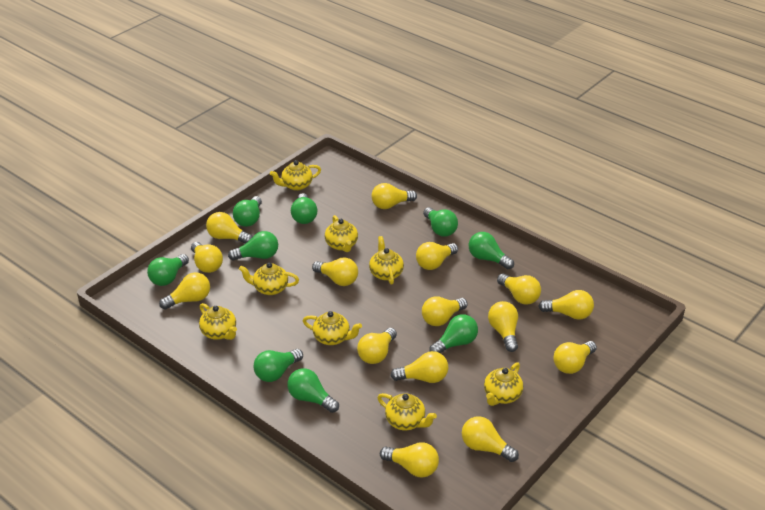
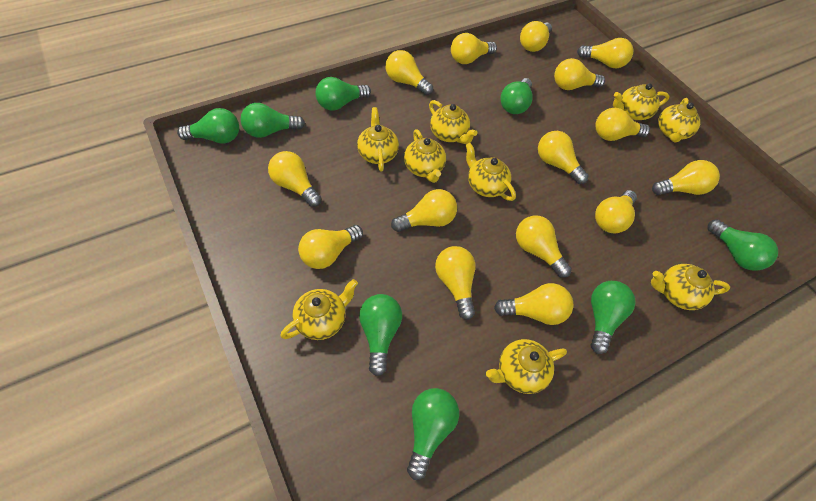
green light bulb: 9 -> 8
yellow teapot: 8 -> 9

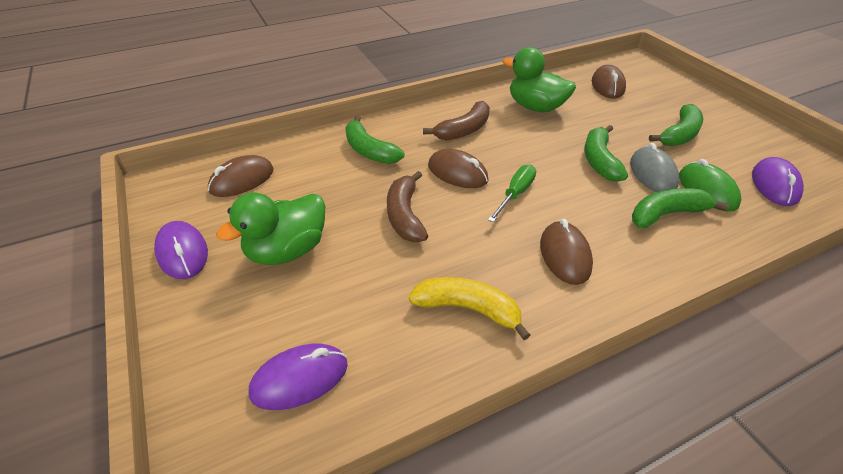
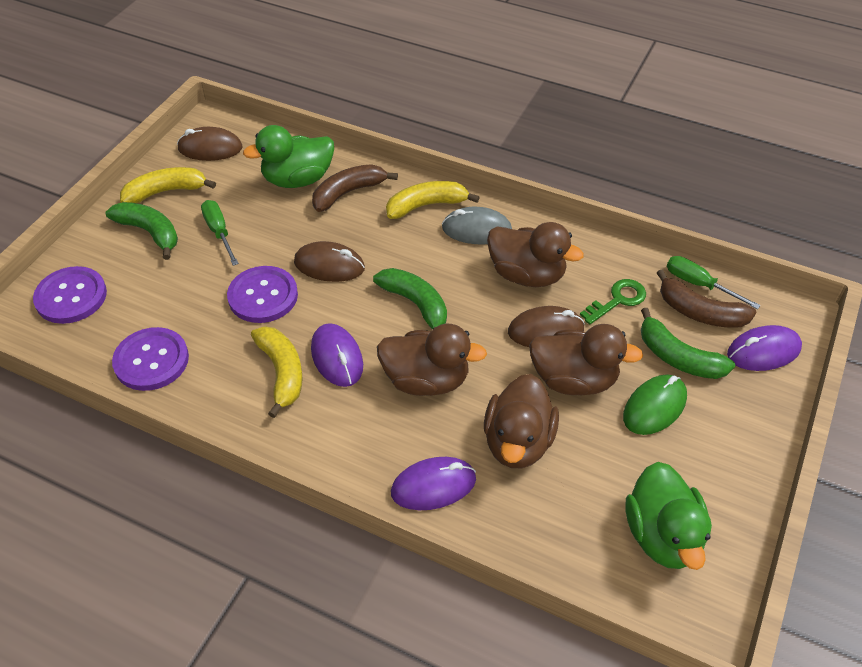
brown duck: 0 -> 4
brown mouse: 4 -> 3
green banana: 4 -> 3
green key: 0 -> 1
green screwdriver: 1 -> 2
purple button: 0 -> 3
yellow banana: 1 -> 3

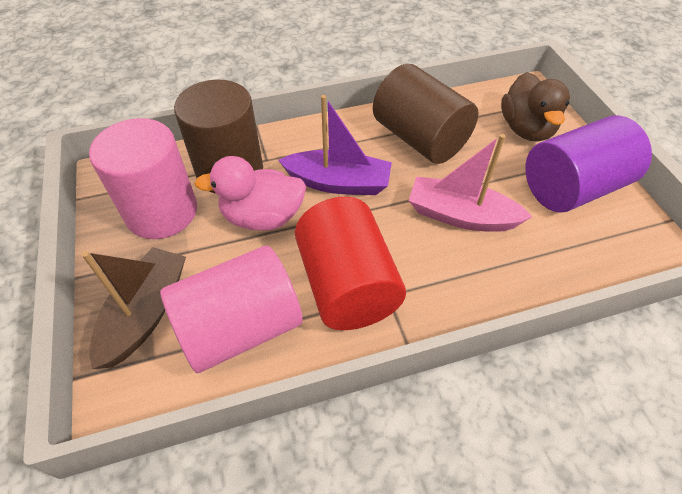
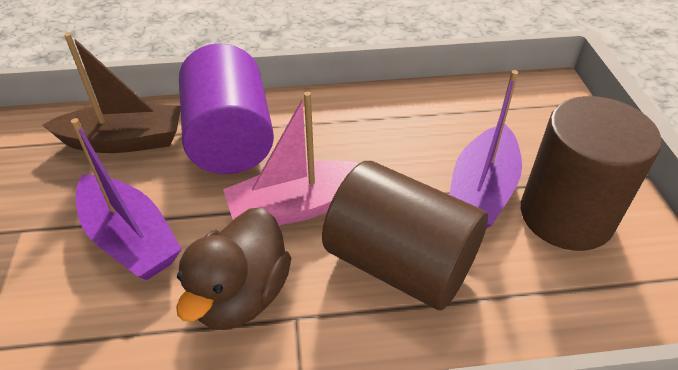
pink cylinder: 2 -> 0
pink duck: 1 -> 0
purple boat: 1 -> 2
red cylinder: 1 -> 0

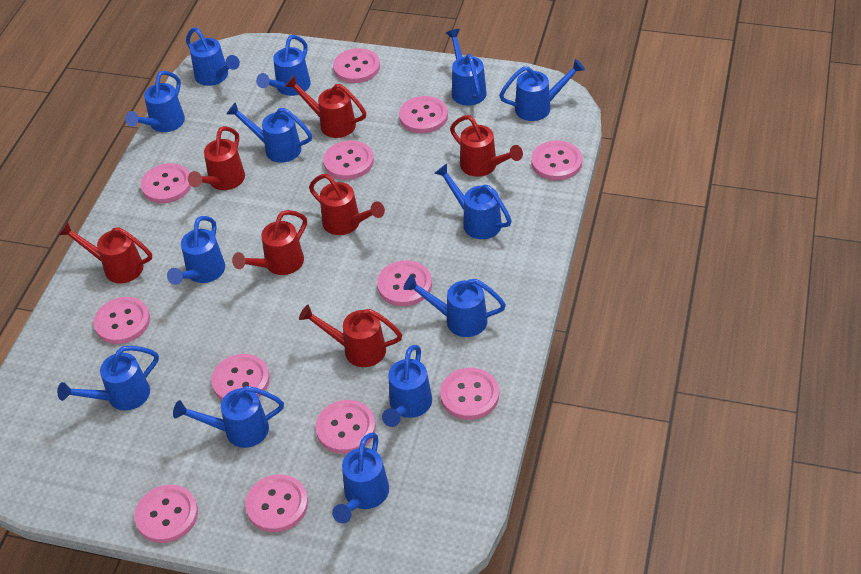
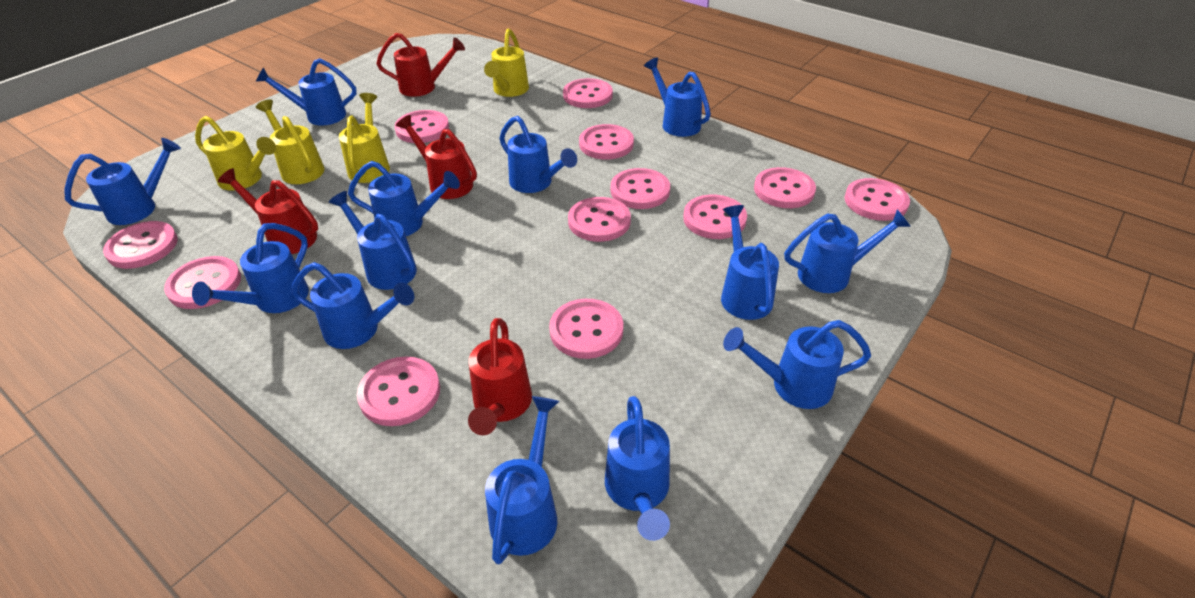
red watering can: 7 -> 4
yellow watering can: 0 -> 4

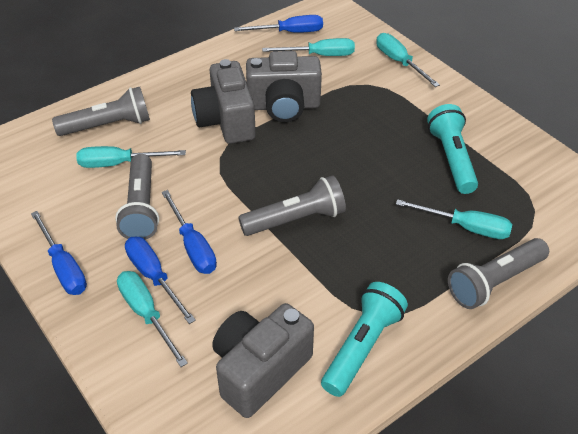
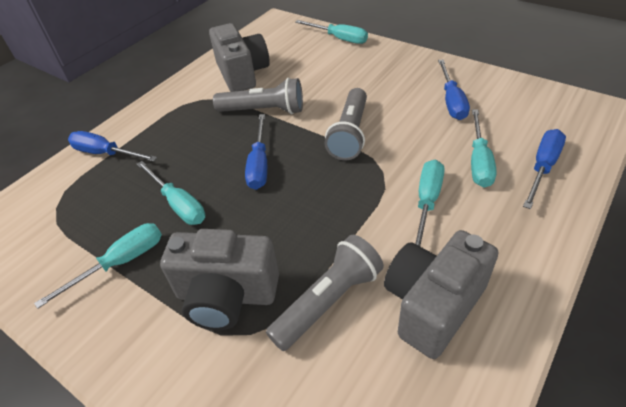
grey flashlight: 4 -> 3
turquoise flashlight: 2 -> 0

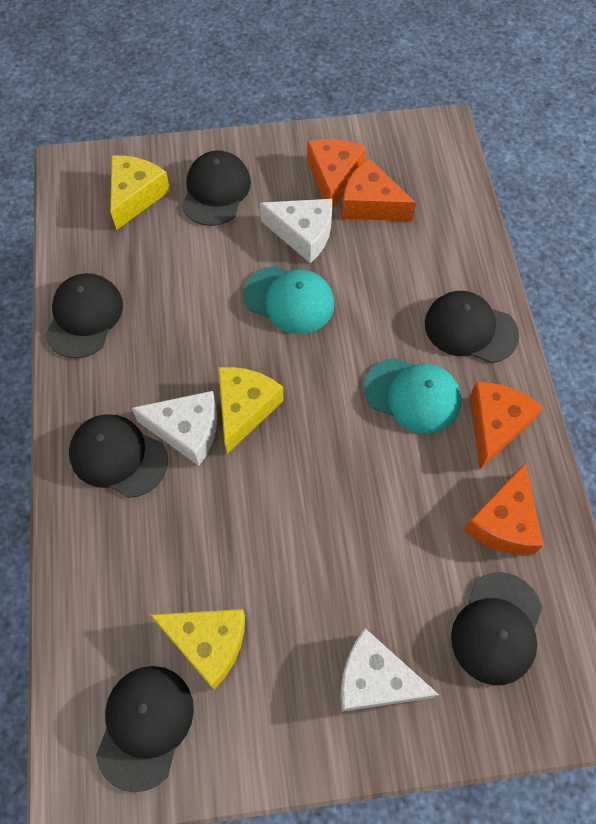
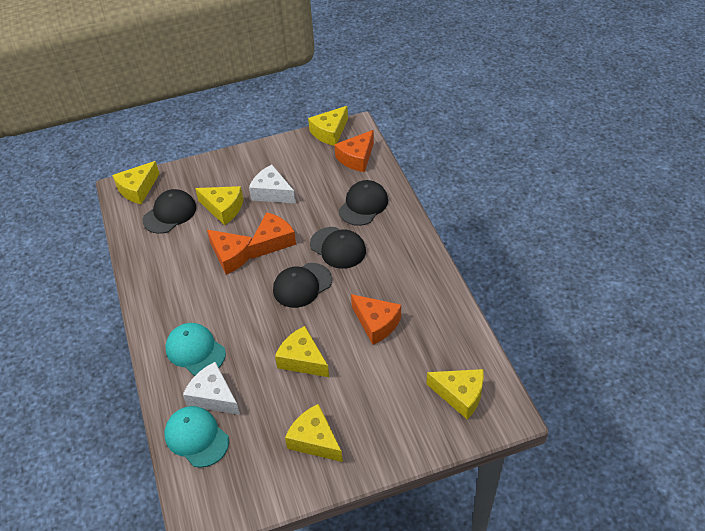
black cap: 6 -> 4
white cheese: 3 -> 2
yellow cheese: 3 -> 6

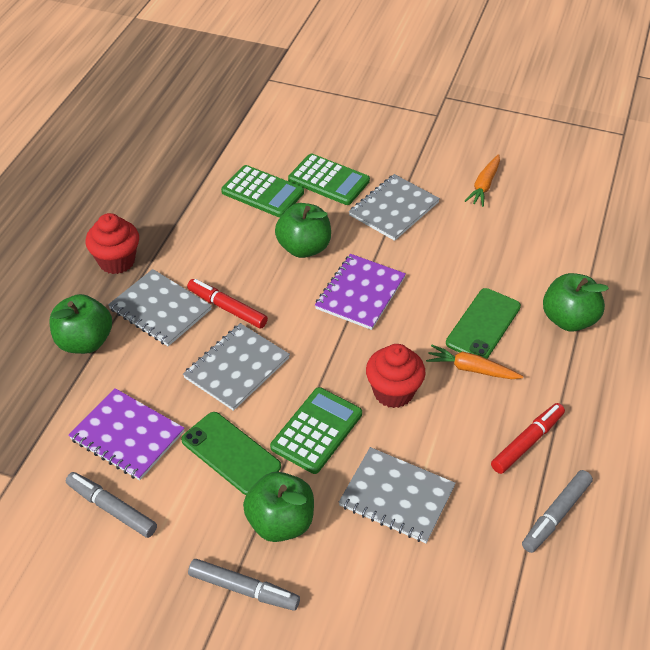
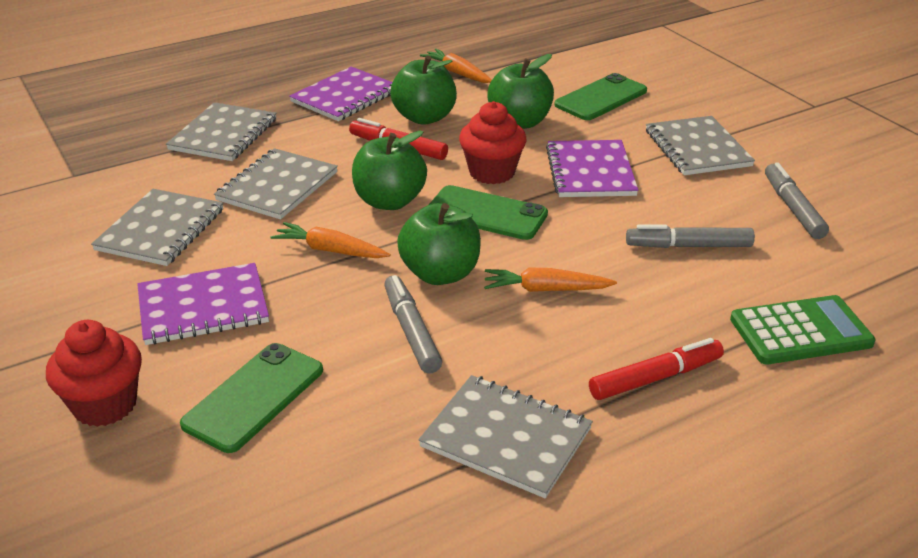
green calculator: 3 -> 1
green phone: 2 -> 3
grey notebook: 4 -> 5
orange carrot: 2 -> 3
purple notebook: 2 -> 3

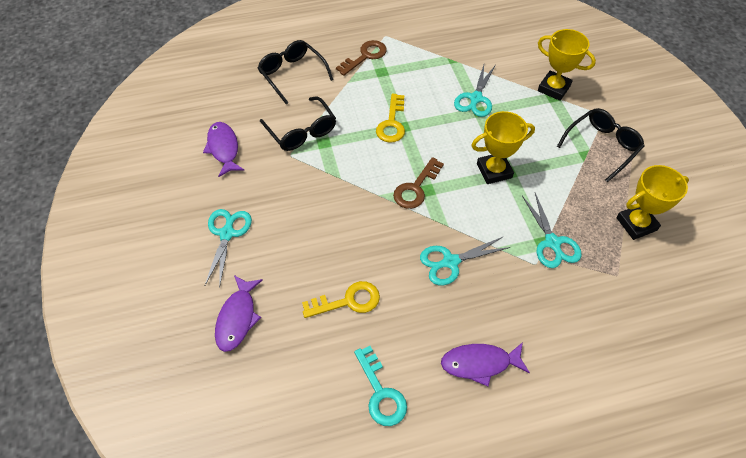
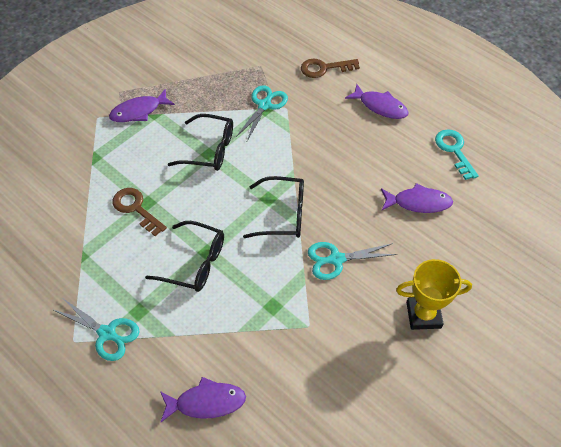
purple fish: 3 -> 4
turquoise scissors: 4 -> 3
yellow key: 2 -> 0
yellow trophy: 3 -> 1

_____

* Requirement:
Would you reproduce the listing above exactly, without any of its images?

* Answer for the task:
green light bulb: 9 -> 8
yellow teapot: 8 -> 9

brown duck: 0 -> 4
brown mouse: 4 -> 3
green banana: 4 -> 3
green key: 0 -> 1
green screwdriver: 1 -> 2
purple button: 0 -> 3
yellow banana: 1 -> 3

pink cylinder: 2 -> 0
pink duck: 1 -> 0
purple boat: 1 -> 2
red cylinder: 1 -> 0

red watering can: 7 -> 4
yellow watering can: 0 -> 4

grey flashlight: 4 -> 3
turquoise flashlight: 2 -> 0

black cap: 6 -> 4
white cheese: 3 -> 2
yellow cheese: 3 -> 6

green calculator: 3 -> 1
green phone: 2 -> 3
grey notebook: 4 -> 5
orange carrot: 2 -> 3
purple notebook: 2 -> 3

purple fish: 3 -> 4
turquoise scissors: 4 -> 3
yellow key: 2 -> 0
yellow trophy: 3 -> 1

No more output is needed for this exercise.